● Problem to solve
Every entry is to be copied exactly as written, and the pictures are to be skipped.

──────────

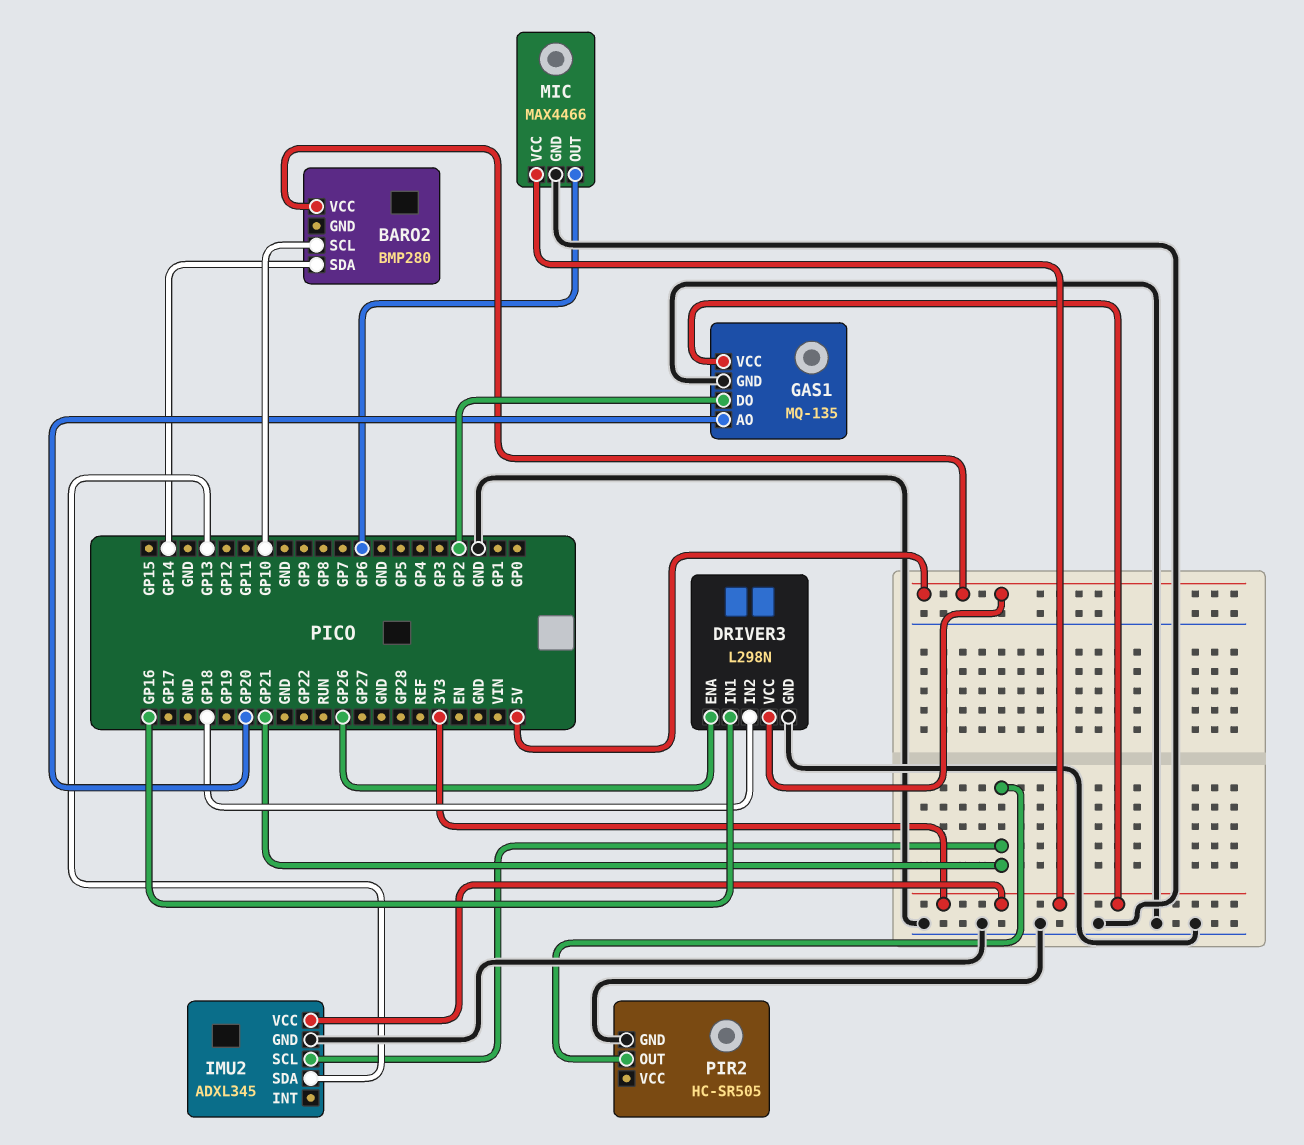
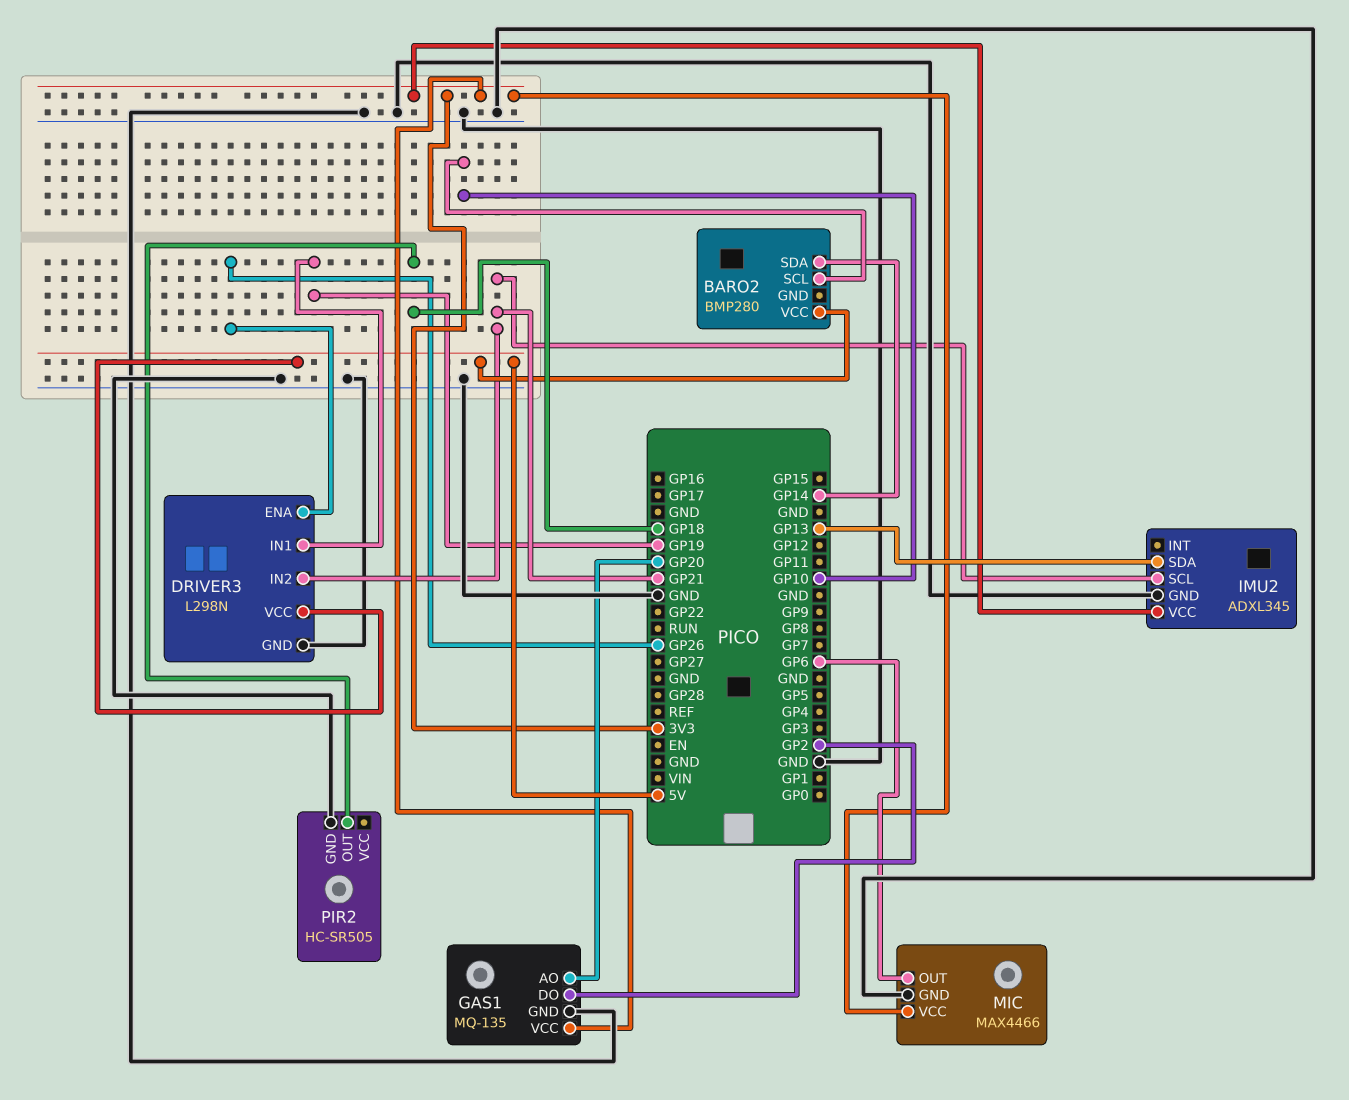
DRIVER3 pin IN1: GP16 -> GP19
DRIVER3 pin IN2: GP18 -> GP21
PIR2 pin OUT: GP21 -> GP18

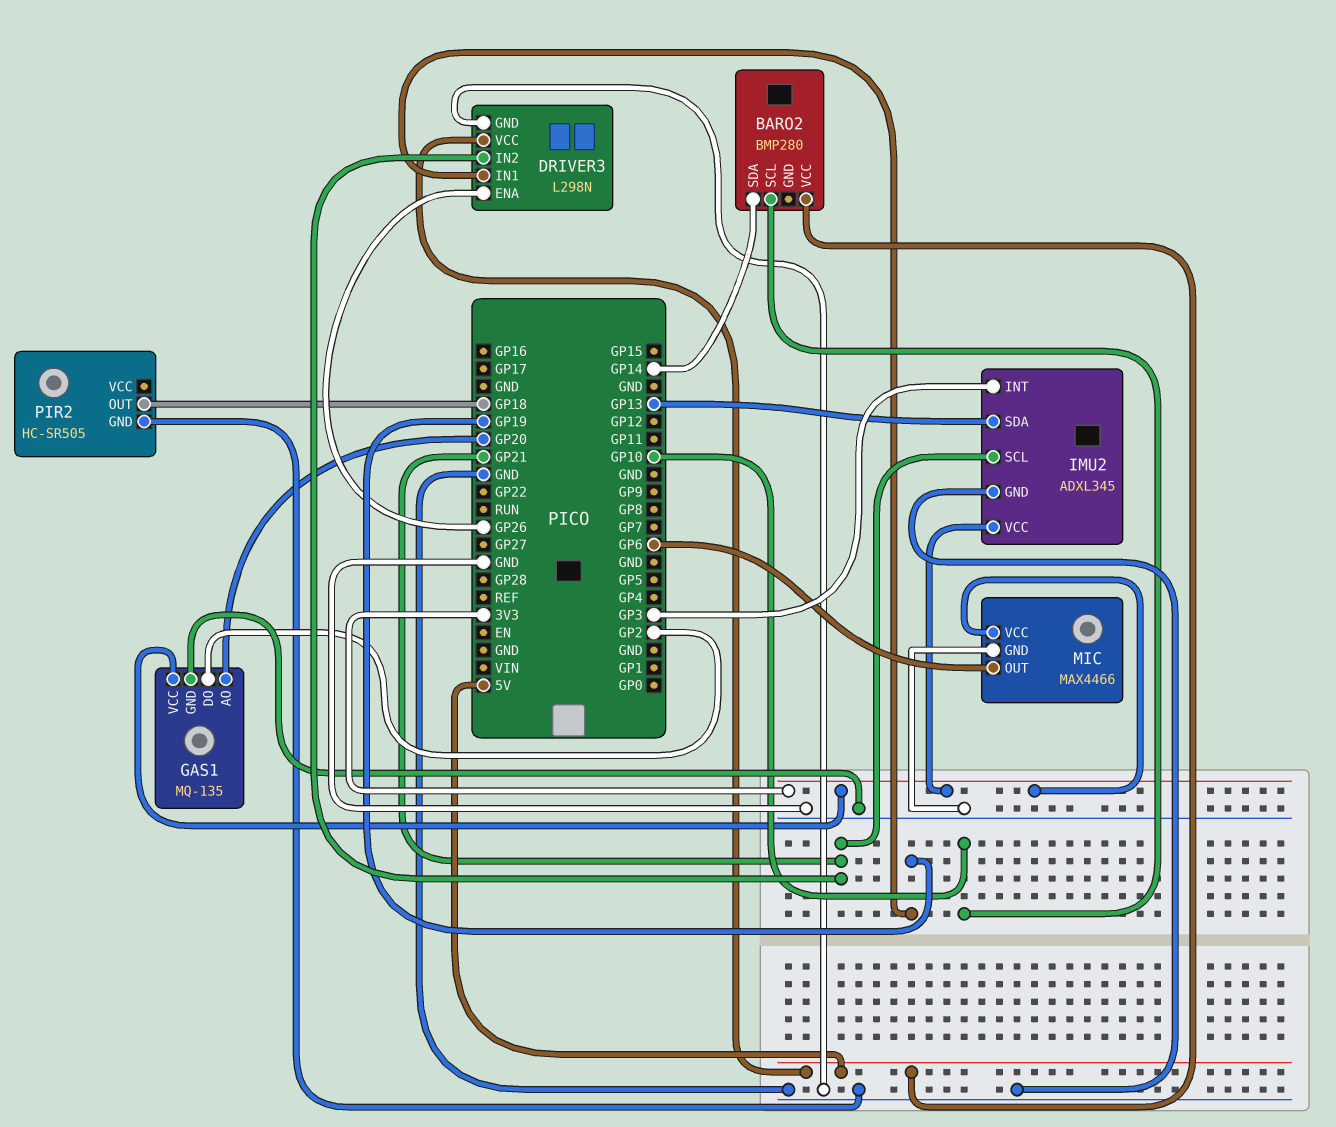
IMU2 pin INT: none -> GP3

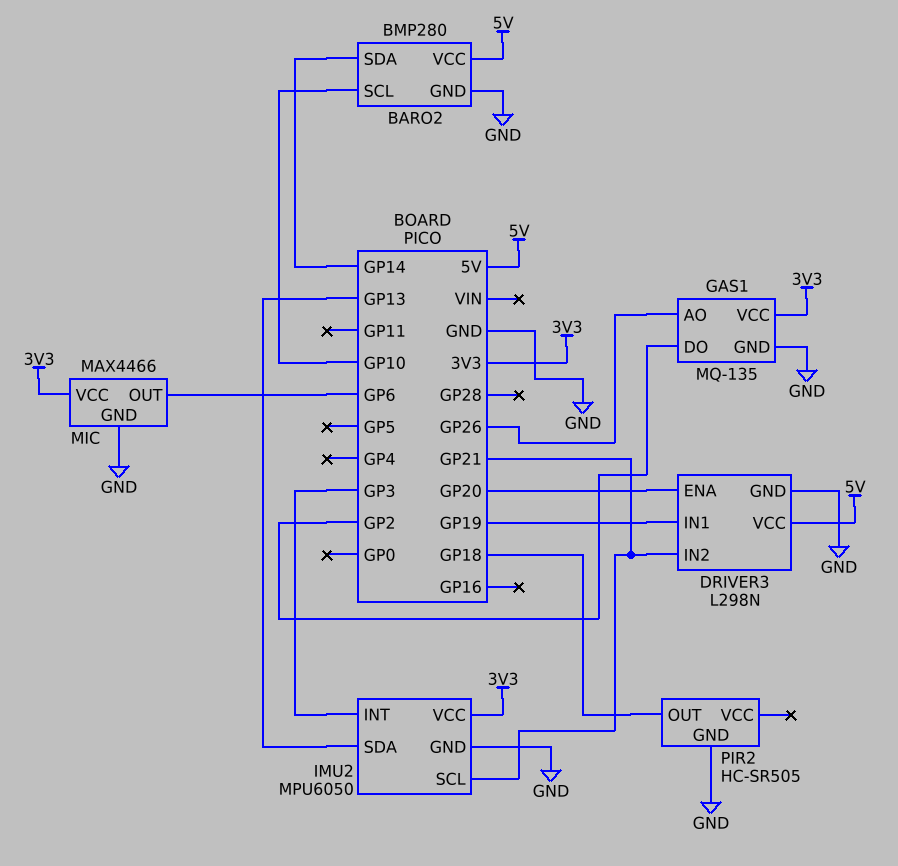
BARO2 pin GND: none -> GND
DRIVER3 pin ENA: GP26 -> GP20
GAS1 pin AO: GP20 -> GP26
IMU2: ADXL345 -> MPU6050

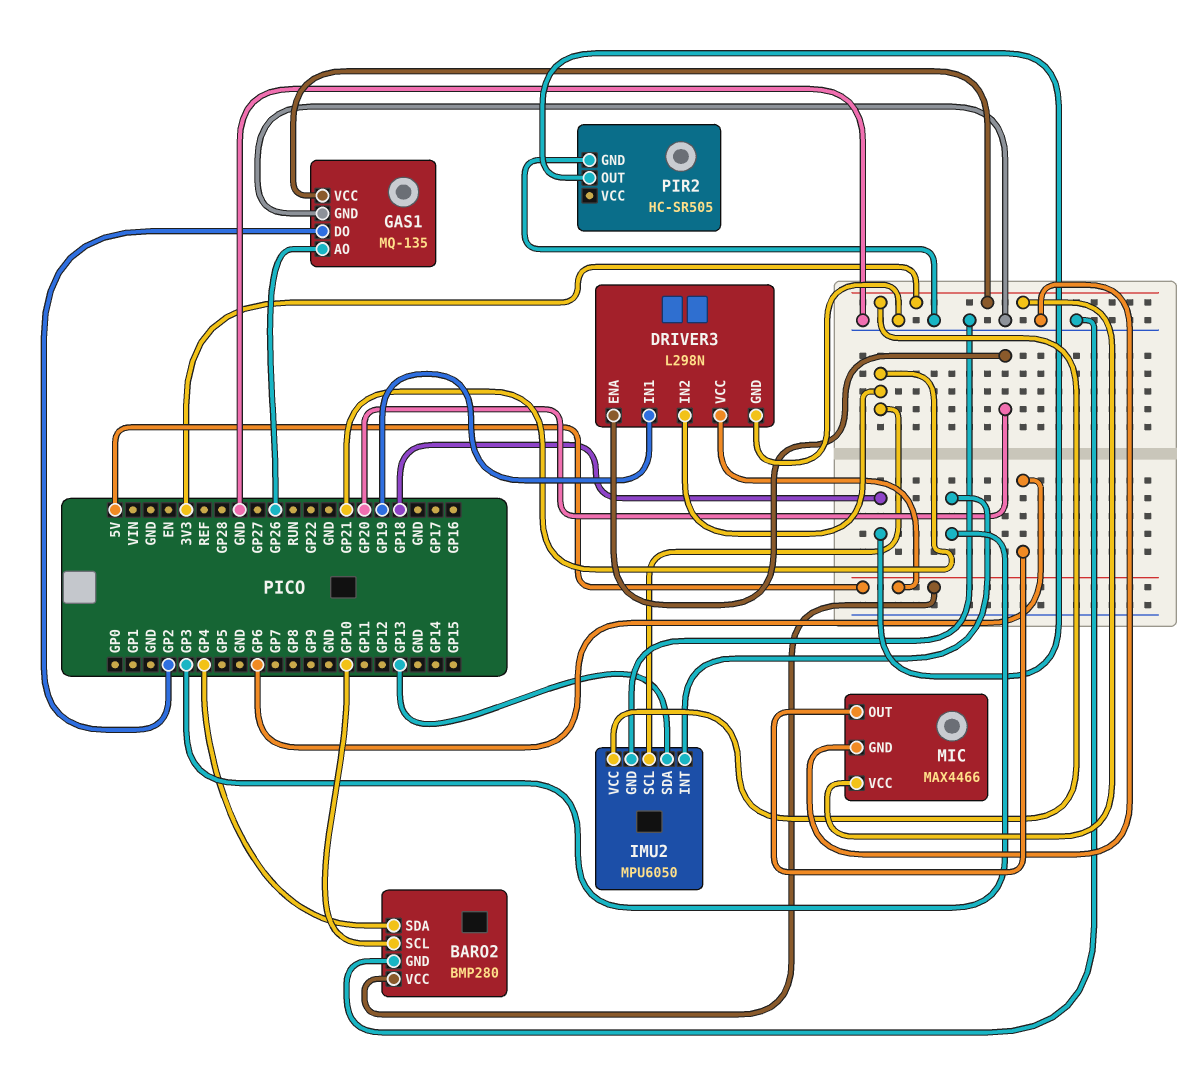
BARO2 pin SDA: GP14 -> GP4

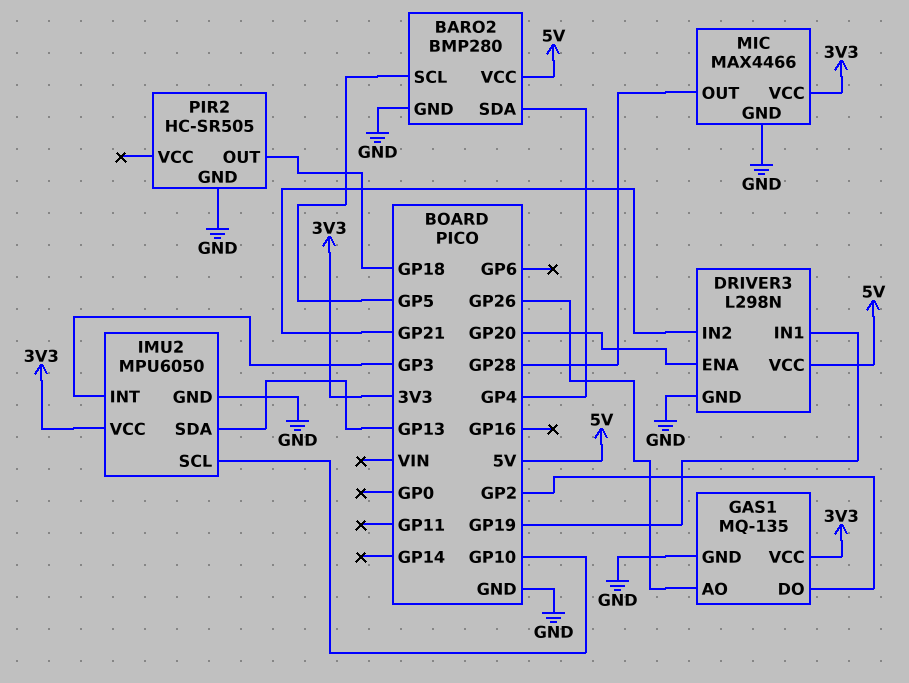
BARO2 pin SCL: GP10 -> GP5
IMU2 pin SCL: GP21 -> GP10
MIC pin OUT: GP6 -> GP28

──────────

● Written response
DRIVER3 pin IN1: GP16 -> GP19
DRIVER3 pin IN2: GP18 -> GP21
PIR2 pin OUT: GP21 -> GP18

IMU2 pin INT: none -> GP3

BARO2 pin GND: none -> GND
DRIVER3 pin ENA: GP26 -> GP20
GAS1 pin AO: GP20 -> GP26
IMU2: ADXL345 -> MPU6050

BARO2 pin SDA: GP14 -> GP4

BARO2 pin SCL: GP10 -> GP5
IMU2 pin SCL: GP21 -> GP10
MIC pin OUT: GP6 -> GP28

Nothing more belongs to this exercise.